[Saved data entries]
:::::

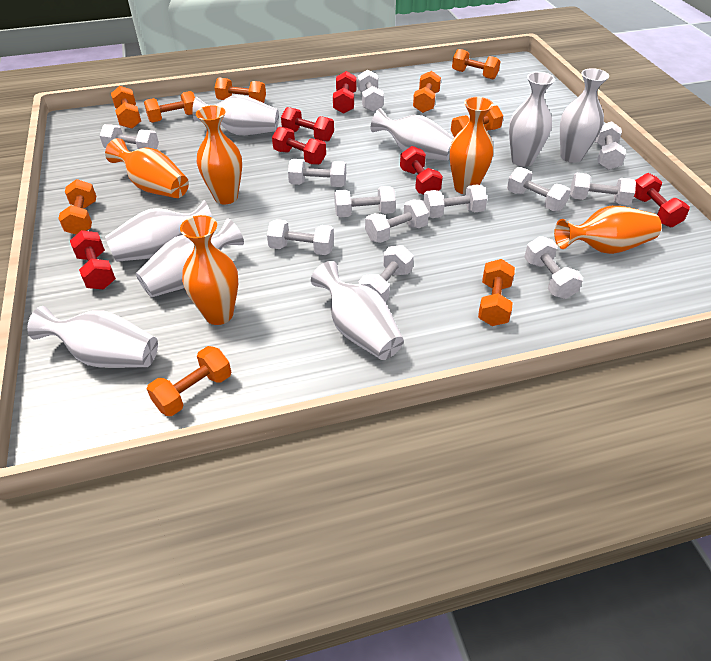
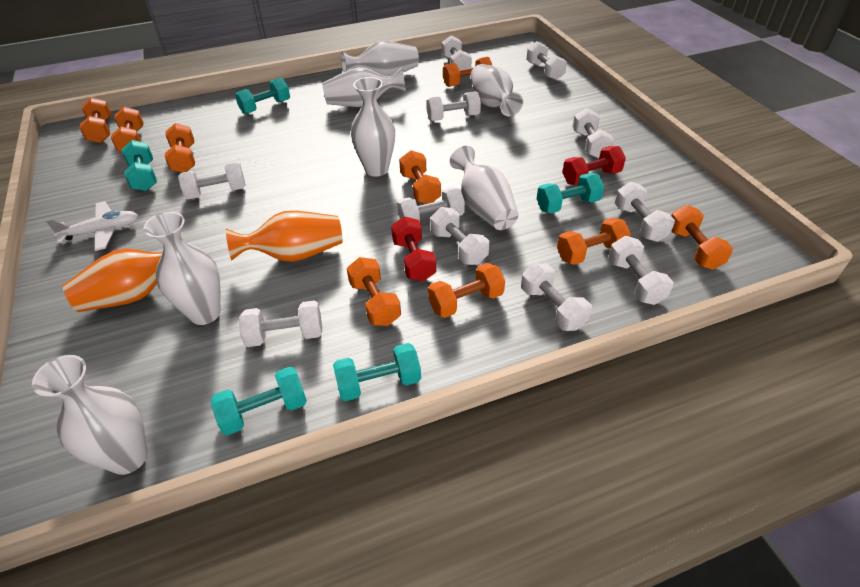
orange vase: 5 -> 2
red dumbbell: 6 -> 2
turquoise dumbbell: 0 -> 5
white dumbbell: 12 -> 11
white plane: 0 -> 1
white vase: 8 -> 7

:::::

About this exercise →
Only the text of the records belongs in the answer, printed exactly and without pictures.

Written solution →
orange vase: 5 -> 2
red dumbbell: 6 -> 2
turquoise dumbbell: 0 -> 5
white dumbbell: 12 -> 11
white plane: 0 -> 1
white vase: 8 -> 7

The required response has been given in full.